PROBLEM STATEMENT: Please copy every line of the data below word for word, without changing any of them.

GIVEN RECORDS:
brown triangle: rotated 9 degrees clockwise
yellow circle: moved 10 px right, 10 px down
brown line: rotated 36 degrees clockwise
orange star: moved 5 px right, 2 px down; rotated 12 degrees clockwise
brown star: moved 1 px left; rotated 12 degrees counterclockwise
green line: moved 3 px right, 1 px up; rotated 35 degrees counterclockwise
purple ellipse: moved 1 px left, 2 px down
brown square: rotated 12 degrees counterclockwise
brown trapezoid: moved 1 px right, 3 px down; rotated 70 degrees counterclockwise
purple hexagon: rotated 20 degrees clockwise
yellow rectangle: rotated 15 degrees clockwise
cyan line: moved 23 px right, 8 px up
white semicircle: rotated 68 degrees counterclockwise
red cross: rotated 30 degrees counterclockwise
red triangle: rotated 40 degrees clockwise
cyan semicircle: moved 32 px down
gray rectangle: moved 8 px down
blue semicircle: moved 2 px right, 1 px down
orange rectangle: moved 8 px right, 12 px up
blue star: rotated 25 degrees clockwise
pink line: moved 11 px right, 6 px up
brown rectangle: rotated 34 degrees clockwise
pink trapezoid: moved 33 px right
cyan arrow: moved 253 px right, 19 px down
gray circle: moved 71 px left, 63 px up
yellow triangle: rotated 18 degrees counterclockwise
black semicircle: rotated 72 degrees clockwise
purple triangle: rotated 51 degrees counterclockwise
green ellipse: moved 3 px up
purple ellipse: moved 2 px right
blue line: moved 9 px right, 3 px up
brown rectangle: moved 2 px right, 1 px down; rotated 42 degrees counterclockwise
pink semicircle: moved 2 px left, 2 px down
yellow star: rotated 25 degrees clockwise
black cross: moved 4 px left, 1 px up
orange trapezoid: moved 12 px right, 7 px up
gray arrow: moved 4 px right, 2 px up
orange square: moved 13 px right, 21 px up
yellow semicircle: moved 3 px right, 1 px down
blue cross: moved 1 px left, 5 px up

EXERCISE OUTPUT:
brown triangle: rotated 9 degrees clockwise
yellow circle: moved 10 px right, 10 px down
brown line: rotated 36 degrees clockwise
orange star: moved 5 px right, 2 px down; rotated 12 degrees clockwise
brown star: moved 1 px left; rotated 12 degrees counterclockwise
green line: moved 3 px right, 1 px up; rotated 35 degrees counterclockwise
purple ellipse: moved 1 px left, 2 px down
brown square: rotated 12 degrees counterclockwise
brown trapezoid: moved 1 px right, 3 px down; rotated 70 degrees counterclockwise
purple hexagon: rotated 20 degrees clockwise
yellow rectangle: rotated 15 degrees clockwise
cyan line: moved 23 px right, 8 px up
white semicircle: rotated 68 degrees counterclockwise
red cross: rotated 30 degrees counterclockwise
red triangle: rotated 40 degrees clockwise
cyan semicircle: moved 32 px down
gray rectangle: moved 8 px down
blue semicircle: moved 2 px right, 1 px down
orange rectangle: moved 8 px right, 12 px up
blue star: rotated 25 degrees clockwise
pink line: moved 11 px right, 6 px up
brown rectangle: rotated 34 degrees clockwise
pink trapezoid: moved 33 px right
cyan arrow: moved 253 px right, 19 px down
gray circle: moved 71 px left, 63 px up
yellow triangle: rotated 18 degrees counterclockwise
black semicircle: rotated 72 degrees clockwise
purple triangle: rotated 51 degrees counterclockwise
green ellipse: moved 3 px up
purple ellipse: moved 2 px right
blue line: moved 9 px right, 3 px up
brown rectangle: moved 2 px right, 1 px down; rotated 42 degrees counterclockwise
pink semicircle: moved 2 px left, 2 px down
yellow star: rotated 25 degrees clockwise
black cross: moved 4 px left, 1 px up
orange trapezoid: moved 12 px right, 7 px up
gray arrow: moved 4 px right, 2 px up
orange square: moved 13 px right, 21 px up
yellow semicircle: moved 3 px right, 1 px down
blue cross: moved 1 px left, 5 px up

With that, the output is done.